(Data for analysis)

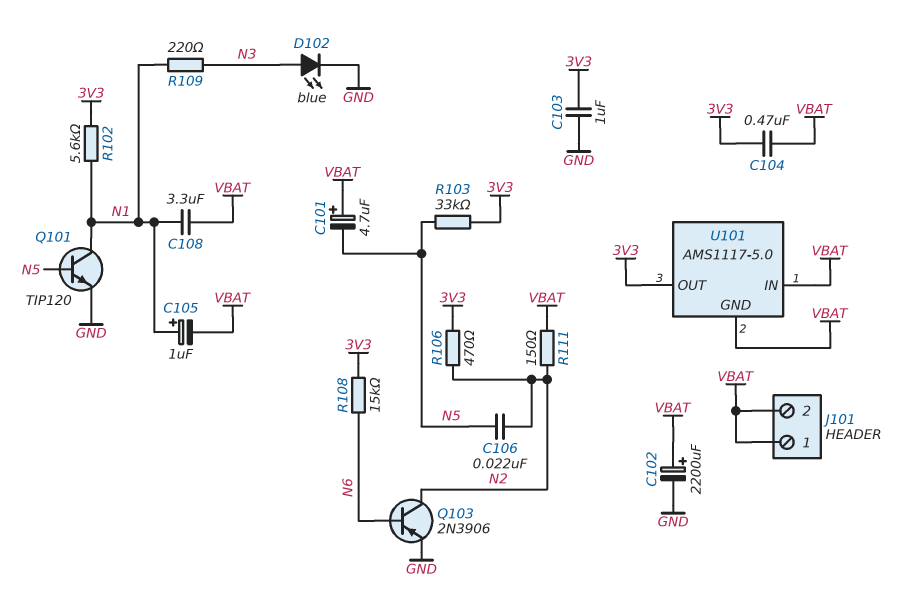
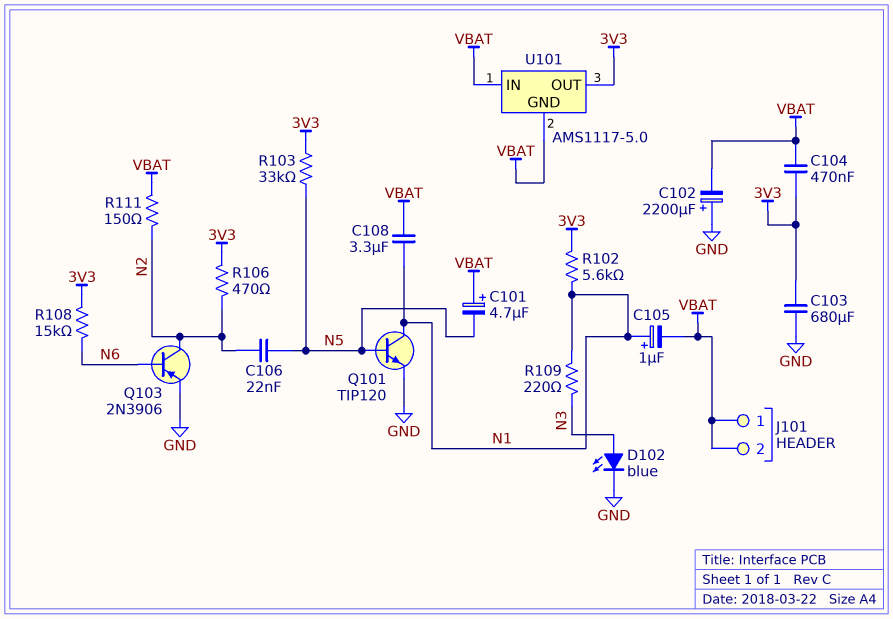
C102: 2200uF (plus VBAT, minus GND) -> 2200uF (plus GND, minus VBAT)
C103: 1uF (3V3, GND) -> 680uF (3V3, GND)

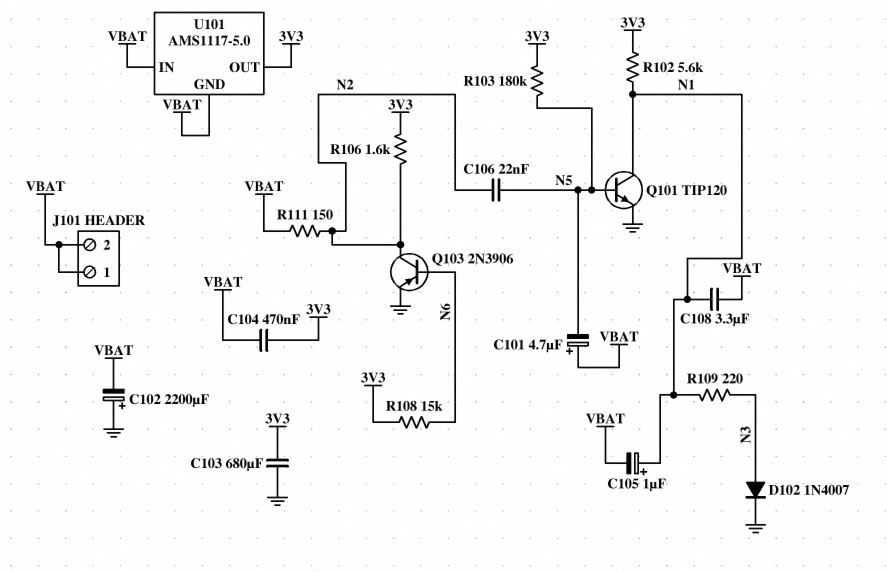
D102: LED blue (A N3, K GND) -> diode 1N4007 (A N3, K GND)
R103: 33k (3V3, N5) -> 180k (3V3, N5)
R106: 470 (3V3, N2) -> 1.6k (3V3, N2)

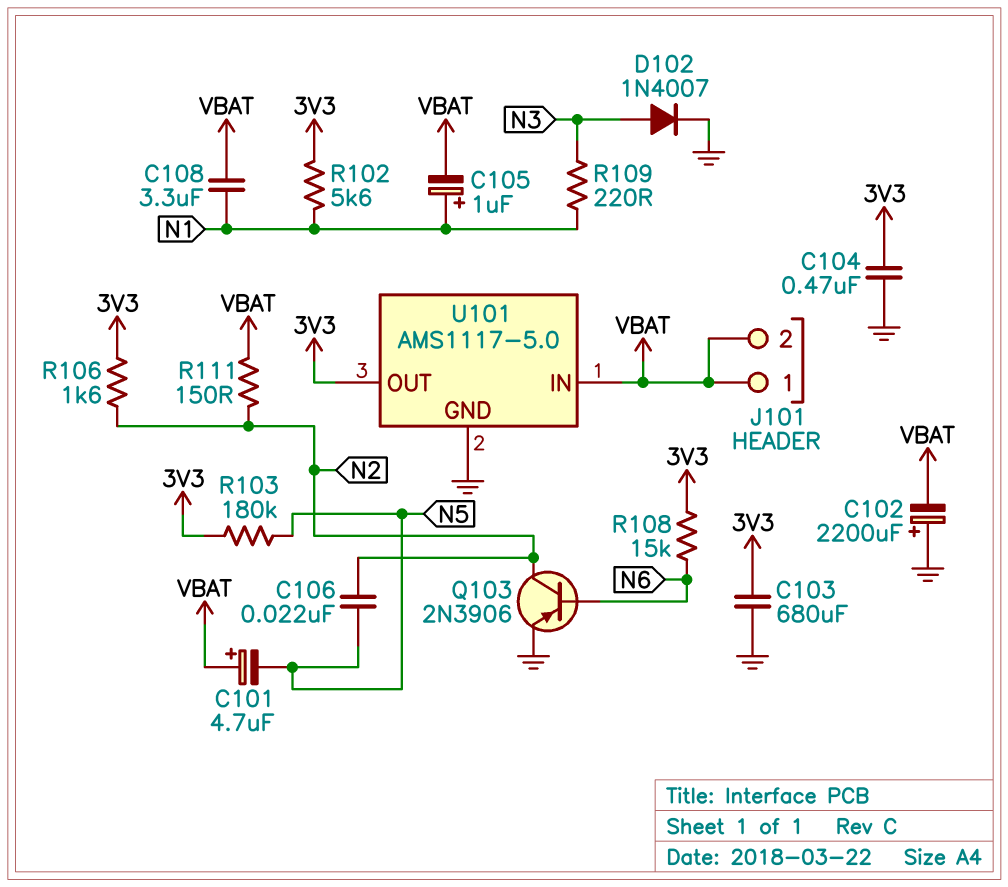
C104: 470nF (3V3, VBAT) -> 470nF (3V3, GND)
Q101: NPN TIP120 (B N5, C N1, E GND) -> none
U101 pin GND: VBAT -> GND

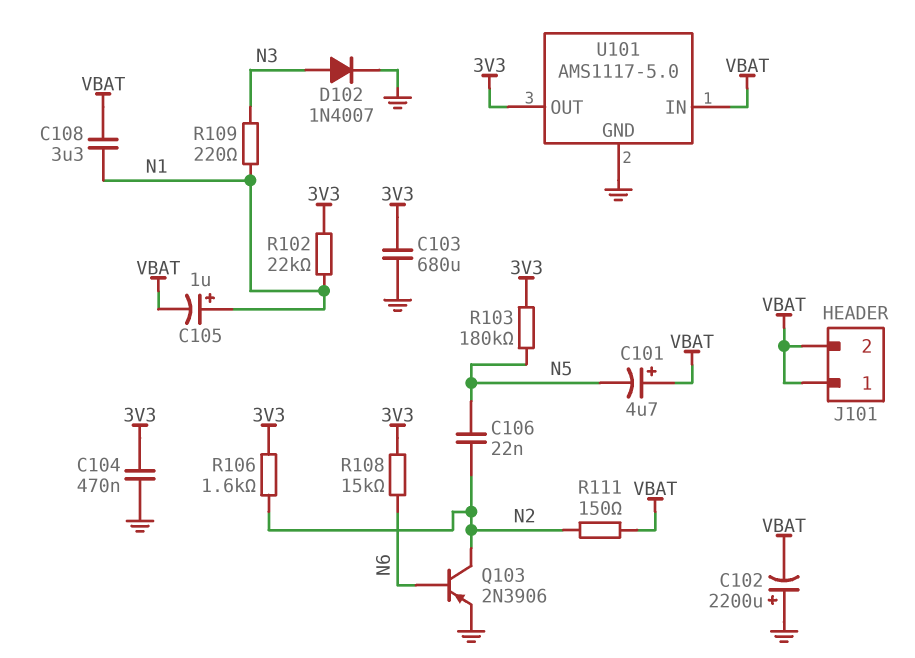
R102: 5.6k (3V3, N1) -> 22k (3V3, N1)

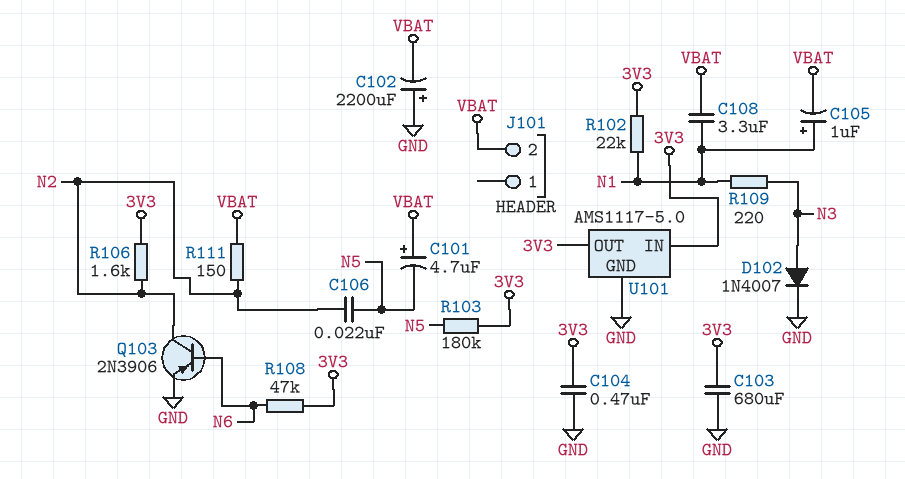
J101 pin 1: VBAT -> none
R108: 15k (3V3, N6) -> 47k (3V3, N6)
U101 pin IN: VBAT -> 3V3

(End Data for analysis)
(Data for analysis)

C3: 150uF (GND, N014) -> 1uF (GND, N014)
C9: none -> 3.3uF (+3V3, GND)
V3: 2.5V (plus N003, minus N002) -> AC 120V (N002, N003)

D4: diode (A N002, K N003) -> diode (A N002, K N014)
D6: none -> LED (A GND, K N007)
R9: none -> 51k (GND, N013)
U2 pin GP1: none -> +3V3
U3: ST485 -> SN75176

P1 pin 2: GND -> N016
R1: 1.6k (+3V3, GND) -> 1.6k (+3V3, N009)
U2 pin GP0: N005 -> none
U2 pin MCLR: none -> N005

(End Data for analysis)
(Data for analysis)

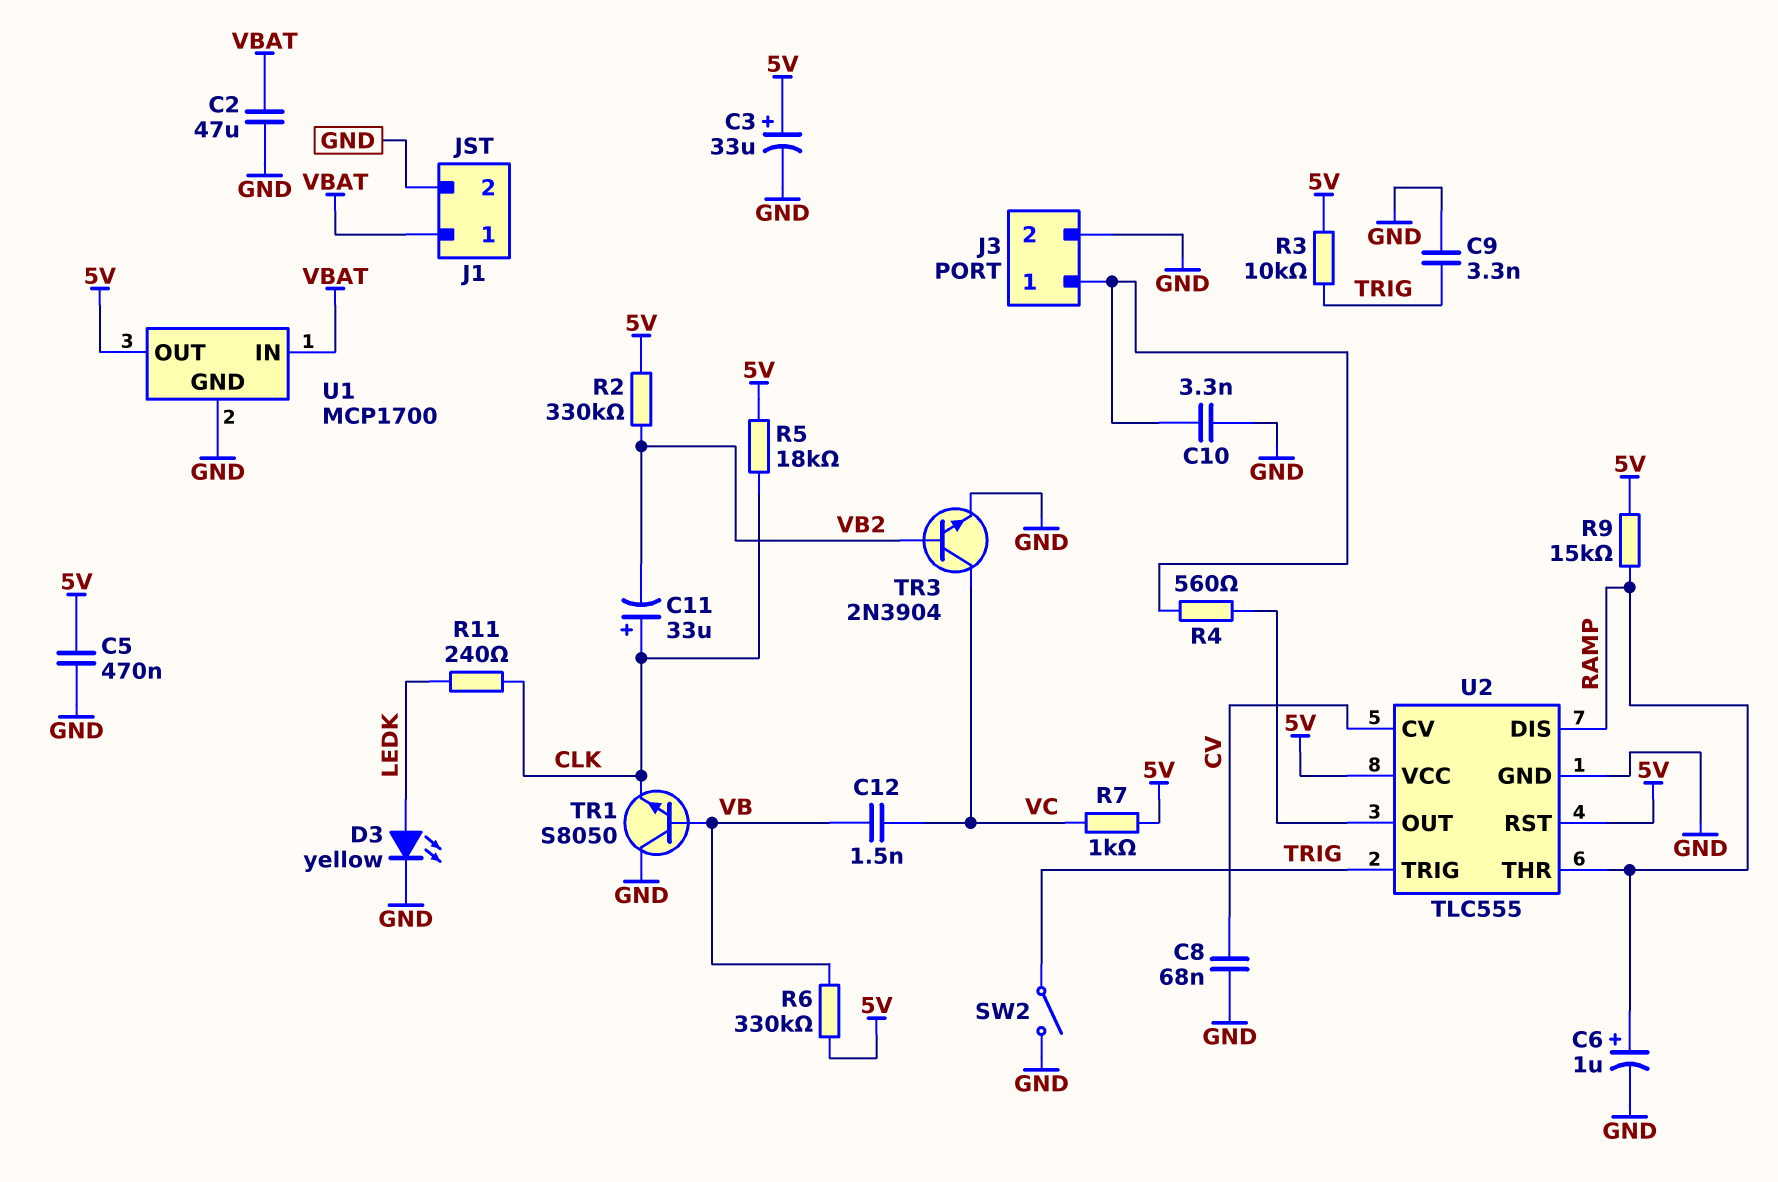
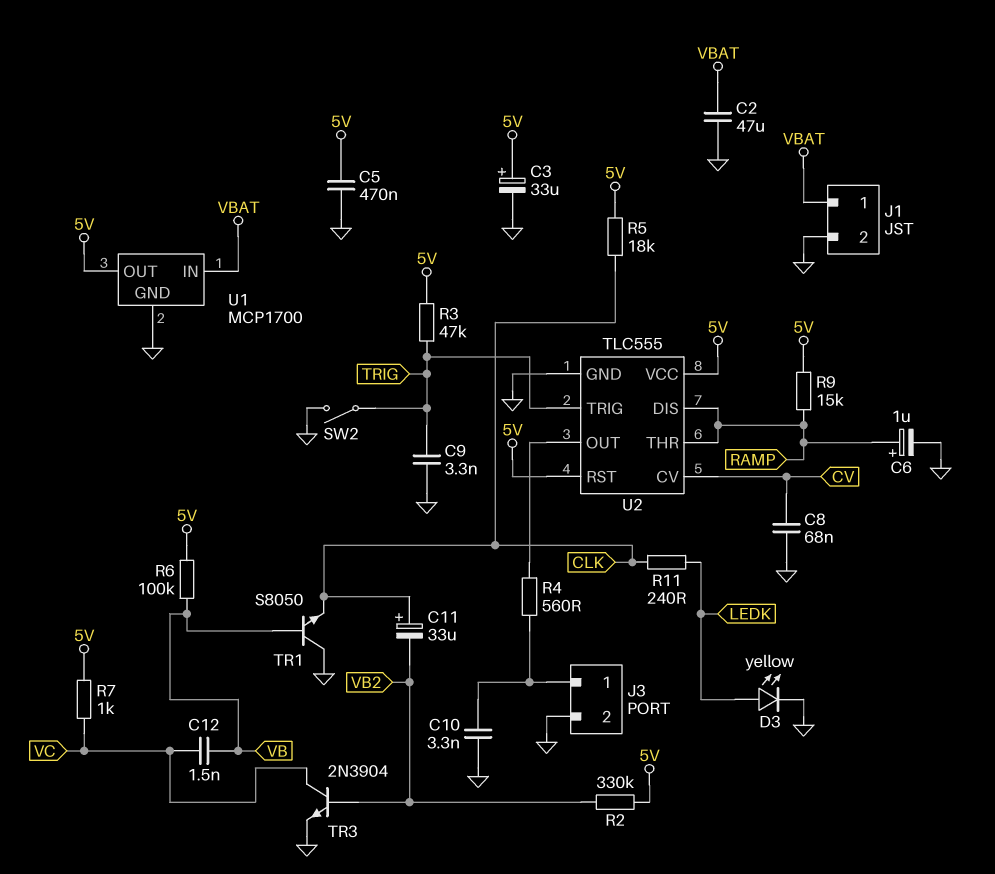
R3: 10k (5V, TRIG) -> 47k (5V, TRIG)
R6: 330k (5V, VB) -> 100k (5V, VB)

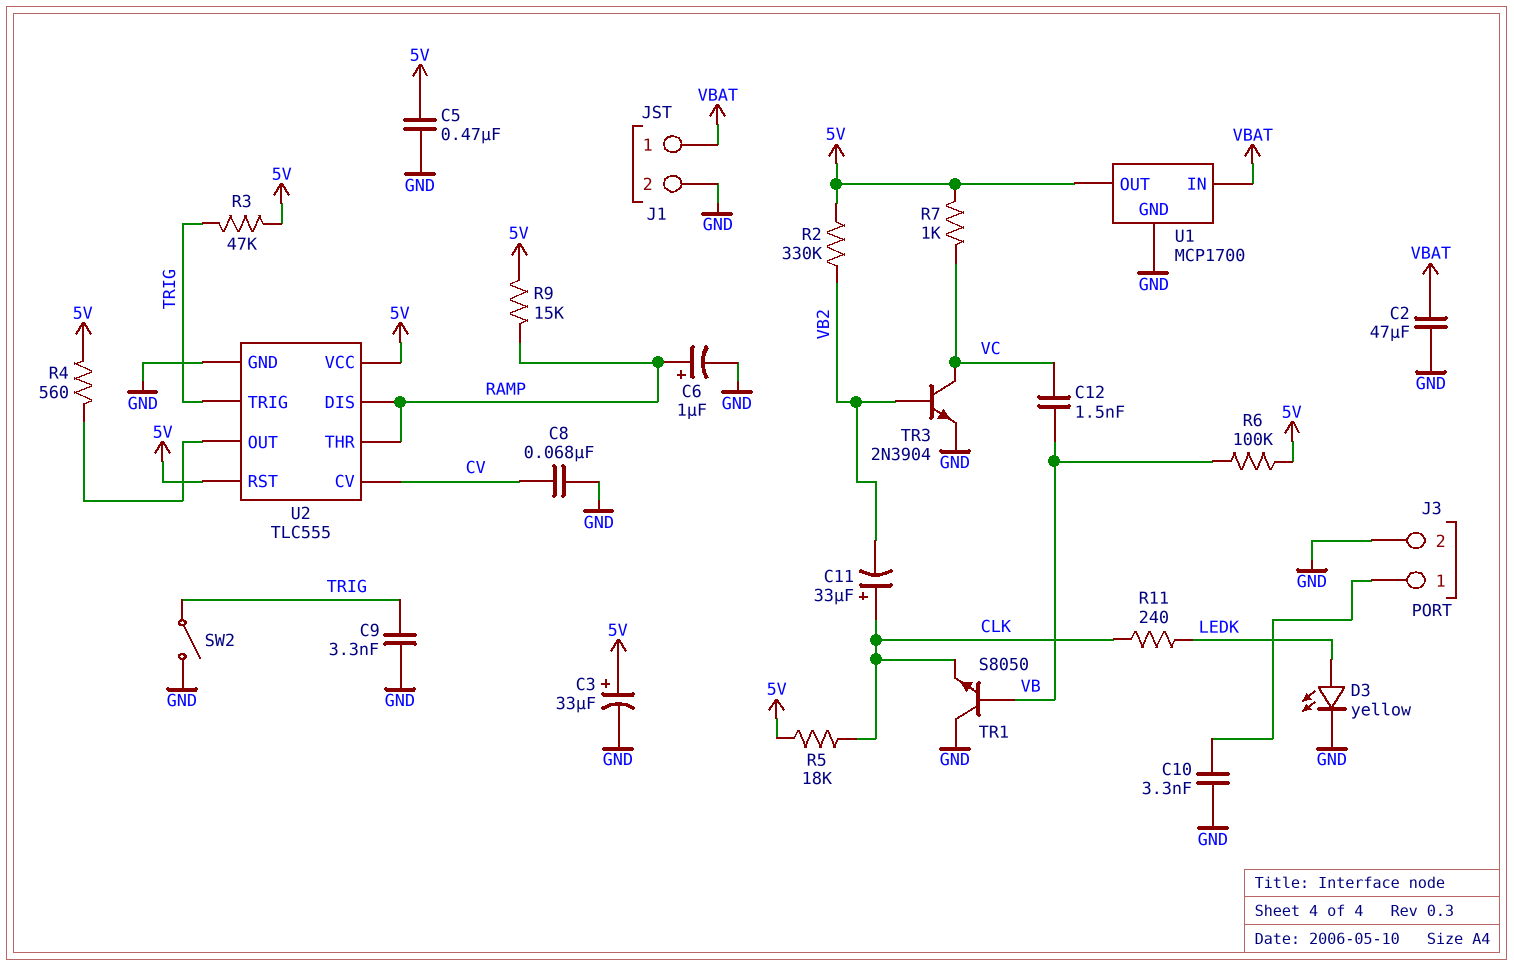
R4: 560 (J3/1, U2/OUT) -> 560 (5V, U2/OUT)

(End Data for analysis)

What needs to be done:
What's needed is an exact copy of the lines above from the one with "C104: 470nF (3V3, VBAT) -> 470nF (3V3, GND)" through the one with "U101 pin IN: VBAT -> 3V3", both included; the pictures stay out.

Solution to the problem:
C104: 470nF (3V3, VBAT) -> 470nF (3V3, GND)
Q101: NPN TIP120 (B N5, C N1, E GND) -> none
U101 pin GND: VBAT -> GND

R102: 5.6k (3V3, N1) -> 22k (3V3, N1)

J101 pin 1: VBAT -> none
R108: 15k (3V3, N6) -> 47k (3V3, N6)
U101 pin IN: VBAT -> 3V3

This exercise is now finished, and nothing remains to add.